**Short exercise**
Tally the lines in the records below that contain the string "kern". How many are there? Reply with the number alone.

(begin)

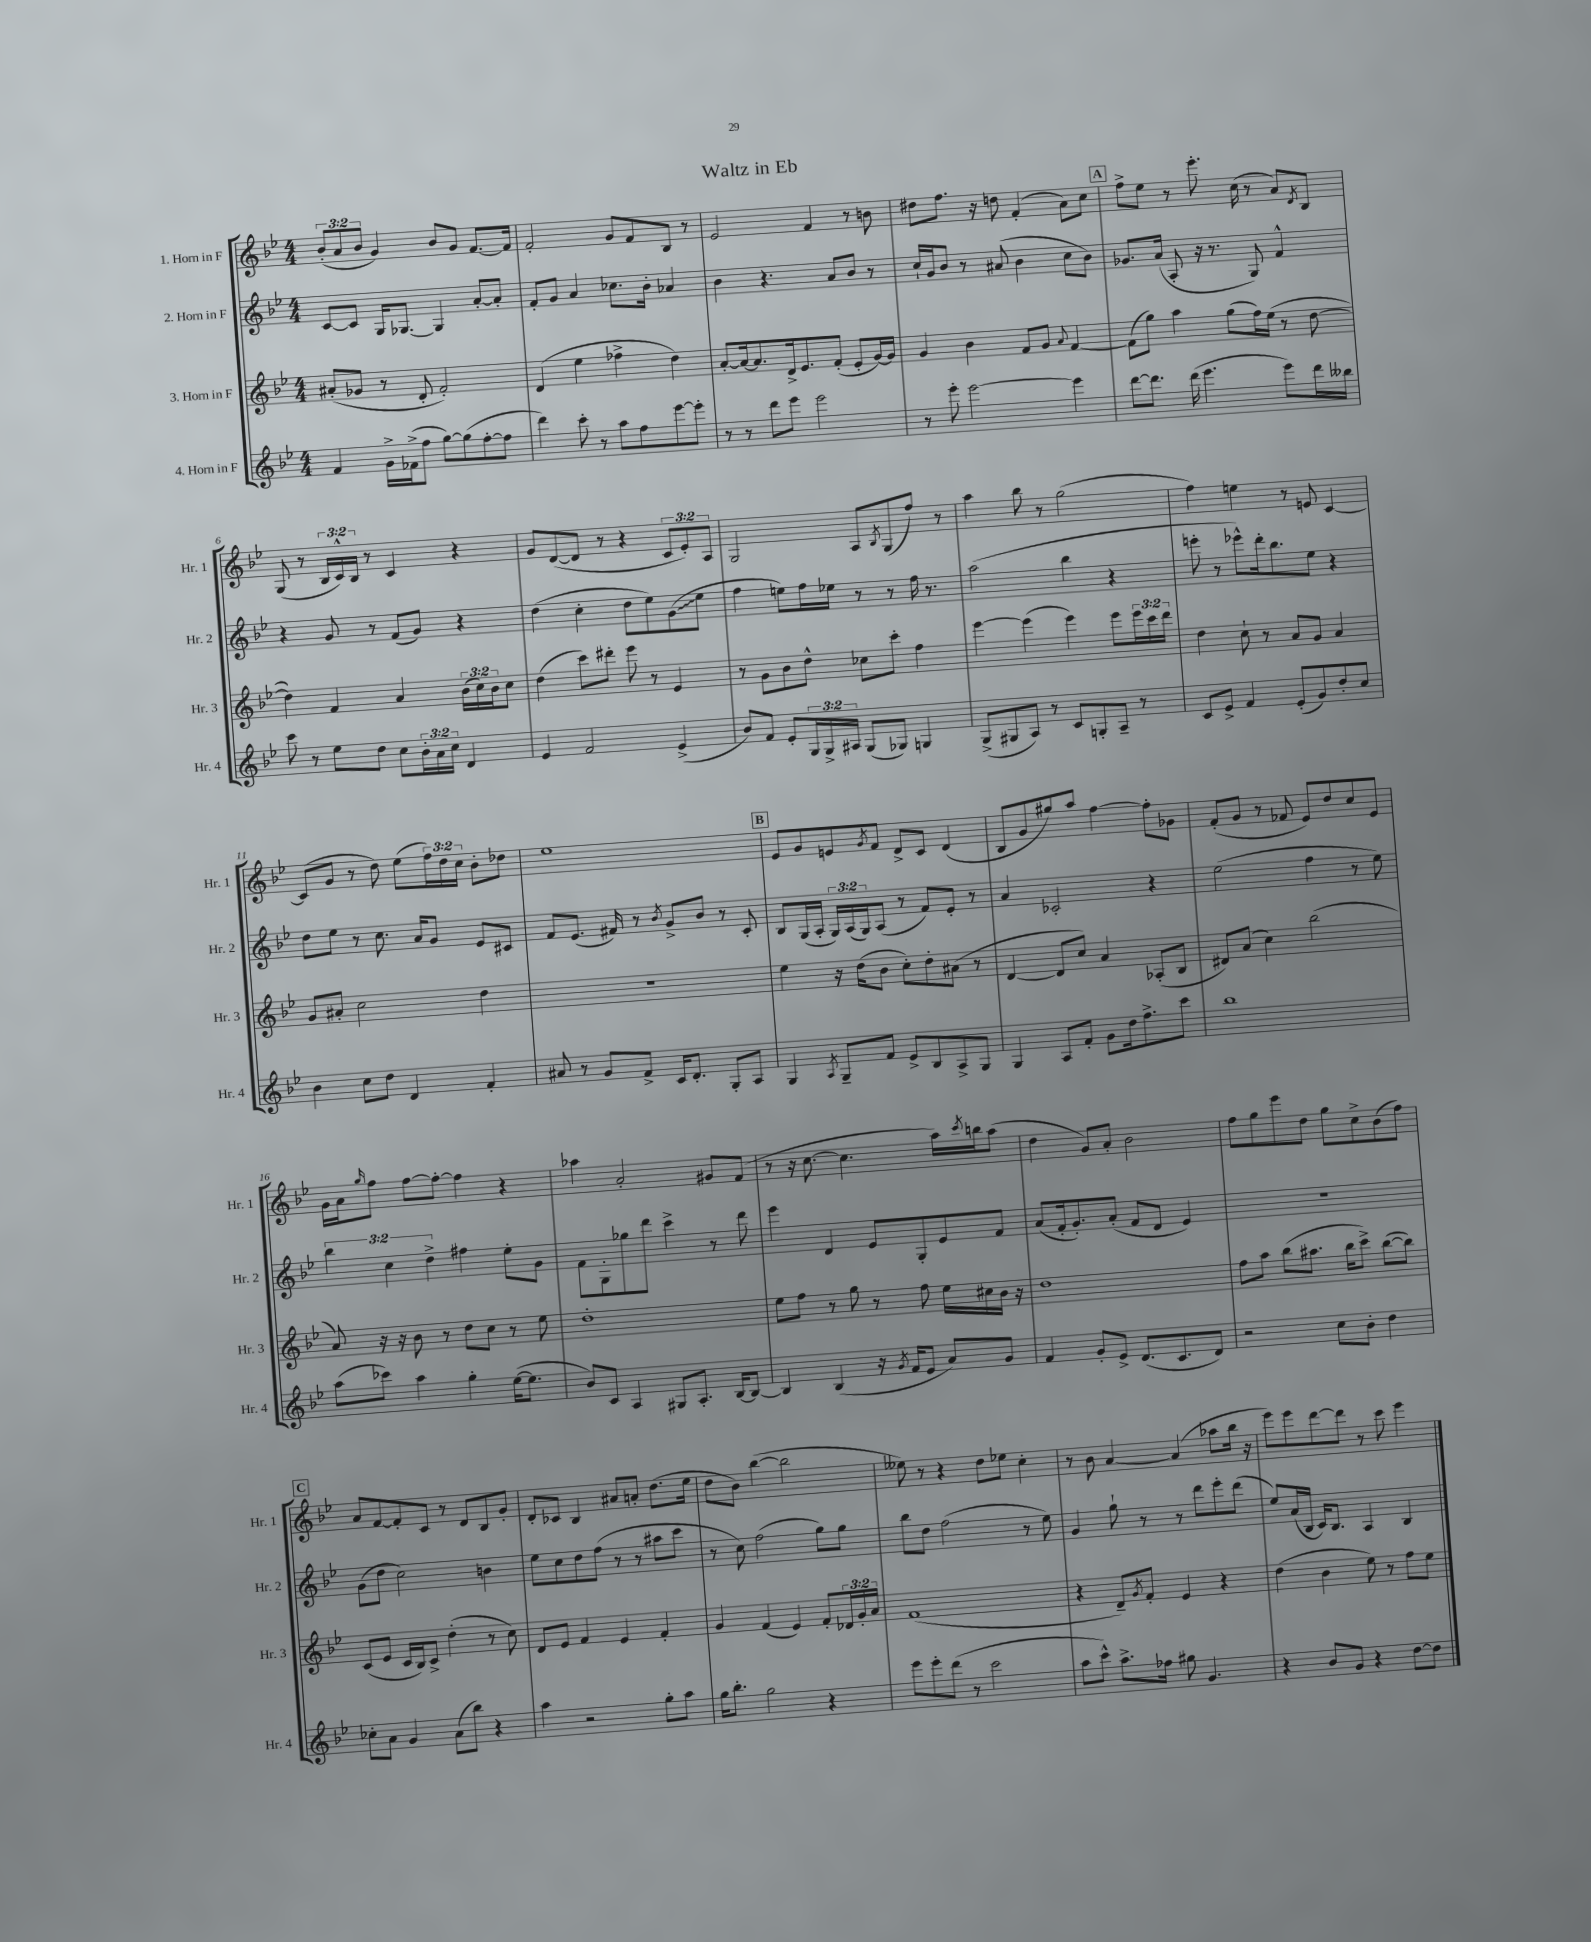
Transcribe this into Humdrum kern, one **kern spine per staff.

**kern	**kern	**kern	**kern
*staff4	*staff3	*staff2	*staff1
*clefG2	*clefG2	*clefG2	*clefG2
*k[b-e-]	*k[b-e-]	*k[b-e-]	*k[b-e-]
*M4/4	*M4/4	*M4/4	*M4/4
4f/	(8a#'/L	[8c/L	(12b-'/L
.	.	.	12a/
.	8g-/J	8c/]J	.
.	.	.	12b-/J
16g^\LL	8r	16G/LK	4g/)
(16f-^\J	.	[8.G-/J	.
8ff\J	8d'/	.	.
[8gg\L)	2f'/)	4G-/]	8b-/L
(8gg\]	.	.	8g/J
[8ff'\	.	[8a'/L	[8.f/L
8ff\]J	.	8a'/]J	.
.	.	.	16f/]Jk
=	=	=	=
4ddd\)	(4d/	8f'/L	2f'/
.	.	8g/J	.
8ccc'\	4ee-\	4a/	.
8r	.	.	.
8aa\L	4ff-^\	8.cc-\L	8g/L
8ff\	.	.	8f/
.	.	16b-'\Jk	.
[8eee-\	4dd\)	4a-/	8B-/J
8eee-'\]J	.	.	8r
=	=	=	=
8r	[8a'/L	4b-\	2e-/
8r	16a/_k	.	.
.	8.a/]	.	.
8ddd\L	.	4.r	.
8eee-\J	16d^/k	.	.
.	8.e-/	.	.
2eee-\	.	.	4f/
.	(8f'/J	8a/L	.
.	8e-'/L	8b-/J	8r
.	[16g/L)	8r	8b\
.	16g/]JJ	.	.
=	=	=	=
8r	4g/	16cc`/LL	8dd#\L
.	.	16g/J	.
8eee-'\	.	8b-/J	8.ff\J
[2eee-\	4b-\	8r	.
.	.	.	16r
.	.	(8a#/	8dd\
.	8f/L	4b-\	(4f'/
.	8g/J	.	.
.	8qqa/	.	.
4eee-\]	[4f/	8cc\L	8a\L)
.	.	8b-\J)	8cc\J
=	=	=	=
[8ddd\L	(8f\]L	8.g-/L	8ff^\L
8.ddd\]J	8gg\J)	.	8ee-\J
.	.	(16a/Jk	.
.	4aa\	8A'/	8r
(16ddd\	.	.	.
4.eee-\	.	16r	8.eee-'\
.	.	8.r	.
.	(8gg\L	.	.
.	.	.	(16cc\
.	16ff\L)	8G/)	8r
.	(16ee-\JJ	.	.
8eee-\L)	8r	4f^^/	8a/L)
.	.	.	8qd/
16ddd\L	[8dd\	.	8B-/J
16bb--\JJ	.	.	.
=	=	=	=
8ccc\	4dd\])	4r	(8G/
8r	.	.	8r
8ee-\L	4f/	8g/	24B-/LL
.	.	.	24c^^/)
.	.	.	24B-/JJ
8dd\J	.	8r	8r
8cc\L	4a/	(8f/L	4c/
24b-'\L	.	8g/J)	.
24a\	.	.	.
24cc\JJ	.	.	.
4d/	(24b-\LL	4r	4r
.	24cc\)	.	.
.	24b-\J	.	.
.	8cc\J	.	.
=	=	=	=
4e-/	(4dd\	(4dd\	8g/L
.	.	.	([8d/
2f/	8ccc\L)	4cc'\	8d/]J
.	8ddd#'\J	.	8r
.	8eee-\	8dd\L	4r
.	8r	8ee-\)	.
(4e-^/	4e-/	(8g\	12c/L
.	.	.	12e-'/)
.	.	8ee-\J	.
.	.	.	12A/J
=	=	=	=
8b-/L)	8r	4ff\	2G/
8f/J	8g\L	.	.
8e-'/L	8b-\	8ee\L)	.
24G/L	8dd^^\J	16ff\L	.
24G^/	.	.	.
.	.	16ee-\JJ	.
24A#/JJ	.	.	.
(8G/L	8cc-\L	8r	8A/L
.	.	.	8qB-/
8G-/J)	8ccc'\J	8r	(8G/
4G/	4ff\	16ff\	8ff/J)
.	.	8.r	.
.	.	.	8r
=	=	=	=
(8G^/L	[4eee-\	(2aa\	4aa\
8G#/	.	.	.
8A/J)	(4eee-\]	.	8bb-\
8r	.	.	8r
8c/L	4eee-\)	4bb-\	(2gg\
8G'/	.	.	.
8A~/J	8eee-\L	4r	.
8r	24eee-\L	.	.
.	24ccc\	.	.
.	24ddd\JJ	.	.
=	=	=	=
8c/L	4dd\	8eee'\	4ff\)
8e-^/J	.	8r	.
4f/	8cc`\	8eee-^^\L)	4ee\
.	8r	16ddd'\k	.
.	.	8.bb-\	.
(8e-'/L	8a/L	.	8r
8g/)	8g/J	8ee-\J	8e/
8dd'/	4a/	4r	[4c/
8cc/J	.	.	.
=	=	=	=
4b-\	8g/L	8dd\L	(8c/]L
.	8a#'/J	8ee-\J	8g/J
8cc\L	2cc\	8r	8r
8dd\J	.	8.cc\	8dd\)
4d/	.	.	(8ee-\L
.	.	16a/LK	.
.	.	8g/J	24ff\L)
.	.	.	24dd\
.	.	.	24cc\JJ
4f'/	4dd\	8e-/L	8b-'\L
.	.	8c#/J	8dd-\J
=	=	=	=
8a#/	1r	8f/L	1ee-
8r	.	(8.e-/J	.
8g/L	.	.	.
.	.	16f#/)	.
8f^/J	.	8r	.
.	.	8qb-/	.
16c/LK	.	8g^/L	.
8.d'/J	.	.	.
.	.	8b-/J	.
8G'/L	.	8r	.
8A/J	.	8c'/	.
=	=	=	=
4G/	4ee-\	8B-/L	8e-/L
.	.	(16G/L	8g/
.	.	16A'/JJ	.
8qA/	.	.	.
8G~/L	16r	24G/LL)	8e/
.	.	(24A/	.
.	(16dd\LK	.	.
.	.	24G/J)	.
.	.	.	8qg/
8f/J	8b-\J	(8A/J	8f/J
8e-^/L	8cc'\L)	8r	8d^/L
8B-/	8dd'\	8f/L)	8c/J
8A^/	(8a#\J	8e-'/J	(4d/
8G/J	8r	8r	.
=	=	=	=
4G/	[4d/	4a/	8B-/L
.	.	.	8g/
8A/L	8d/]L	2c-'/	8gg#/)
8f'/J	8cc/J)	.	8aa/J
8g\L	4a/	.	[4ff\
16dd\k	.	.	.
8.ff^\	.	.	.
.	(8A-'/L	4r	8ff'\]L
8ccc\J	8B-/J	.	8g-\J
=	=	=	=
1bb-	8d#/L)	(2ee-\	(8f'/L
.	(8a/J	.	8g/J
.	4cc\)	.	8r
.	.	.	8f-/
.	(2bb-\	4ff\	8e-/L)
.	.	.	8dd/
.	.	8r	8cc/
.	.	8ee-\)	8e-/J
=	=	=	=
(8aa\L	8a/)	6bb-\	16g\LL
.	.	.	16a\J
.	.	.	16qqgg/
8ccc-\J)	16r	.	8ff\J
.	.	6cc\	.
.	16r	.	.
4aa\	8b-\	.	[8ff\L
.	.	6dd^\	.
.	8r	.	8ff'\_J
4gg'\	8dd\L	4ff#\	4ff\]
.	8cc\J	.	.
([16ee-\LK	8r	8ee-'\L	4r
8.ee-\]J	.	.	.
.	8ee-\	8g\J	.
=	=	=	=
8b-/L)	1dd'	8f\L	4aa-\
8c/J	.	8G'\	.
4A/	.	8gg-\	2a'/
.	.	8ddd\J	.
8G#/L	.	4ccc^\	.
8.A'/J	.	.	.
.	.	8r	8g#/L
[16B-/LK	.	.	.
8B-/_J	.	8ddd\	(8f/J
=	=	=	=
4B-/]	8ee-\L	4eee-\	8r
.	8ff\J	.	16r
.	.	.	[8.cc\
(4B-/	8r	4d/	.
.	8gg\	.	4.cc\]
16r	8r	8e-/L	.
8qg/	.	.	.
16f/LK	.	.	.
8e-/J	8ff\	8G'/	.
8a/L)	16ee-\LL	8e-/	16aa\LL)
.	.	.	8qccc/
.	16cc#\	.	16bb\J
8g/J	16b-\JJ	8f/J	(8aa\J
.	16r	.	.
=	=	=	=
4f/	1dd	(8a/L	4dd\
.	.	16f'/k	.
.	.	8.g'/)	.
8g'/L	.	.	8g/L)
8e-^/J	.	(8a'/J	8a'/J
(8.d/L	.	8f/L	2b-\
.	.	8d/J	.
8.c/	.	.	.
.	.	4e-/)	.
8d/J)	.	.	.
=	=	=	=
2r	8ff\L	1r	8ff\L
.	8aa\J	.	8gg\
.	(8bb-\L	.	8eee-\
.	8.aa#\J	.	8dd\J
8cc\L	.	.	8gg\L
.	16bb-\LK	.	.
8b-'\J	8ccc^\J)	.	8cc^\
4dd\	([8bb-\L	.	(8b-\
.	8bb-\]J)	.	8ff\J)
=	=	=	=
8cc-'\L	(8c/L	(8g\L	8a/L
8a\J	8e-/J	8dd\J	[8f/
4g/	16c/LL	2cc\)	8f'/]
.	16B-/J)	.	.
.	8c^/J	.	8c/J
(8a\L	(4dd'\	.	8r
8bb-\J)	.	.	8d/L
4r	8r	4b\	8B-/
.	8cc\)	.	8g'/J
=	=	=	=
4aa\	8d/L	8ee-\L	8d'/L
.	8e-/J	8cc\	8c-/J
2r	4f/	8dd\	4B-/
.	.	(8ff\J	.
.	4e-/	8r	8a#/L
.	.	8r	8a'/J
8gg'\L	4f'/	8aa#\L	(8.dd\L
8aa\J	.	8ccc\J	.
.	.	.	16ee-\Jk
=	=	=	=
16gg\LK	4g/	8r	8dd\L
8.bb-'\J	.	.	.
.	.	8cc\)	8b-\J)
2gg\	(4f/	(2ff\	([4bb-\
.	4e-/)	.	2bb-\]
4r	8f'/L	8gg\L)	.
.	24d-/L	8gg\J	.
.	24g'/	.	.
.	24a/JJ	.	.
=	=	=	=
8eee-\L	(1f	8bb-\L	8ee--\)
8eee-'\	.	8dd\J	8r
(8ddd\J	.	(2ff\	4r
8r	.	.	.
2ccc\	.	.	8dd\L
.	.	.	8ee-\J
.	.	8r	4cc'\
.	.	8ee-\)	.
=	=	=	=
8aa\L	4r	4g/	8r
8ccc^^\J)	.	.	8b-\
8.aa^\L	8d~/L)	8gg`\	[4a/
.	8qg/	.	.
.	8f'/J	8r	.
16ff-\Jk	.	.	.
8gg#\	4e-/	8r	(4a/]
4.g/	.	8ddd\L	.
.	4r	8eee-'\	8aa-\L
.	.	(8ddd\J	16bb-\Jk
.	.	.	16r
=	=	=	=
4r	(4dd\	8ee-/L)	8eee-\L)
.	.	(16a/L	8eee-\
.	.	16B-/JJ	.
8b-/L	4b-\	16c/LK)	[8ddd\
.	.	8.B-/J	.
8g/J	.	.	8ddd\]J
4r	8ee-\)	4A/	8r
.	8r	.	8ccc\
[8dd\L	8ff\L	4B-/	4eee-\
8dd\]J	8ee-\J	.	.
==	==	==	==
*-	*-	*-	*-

(end)

**Problem solution**
2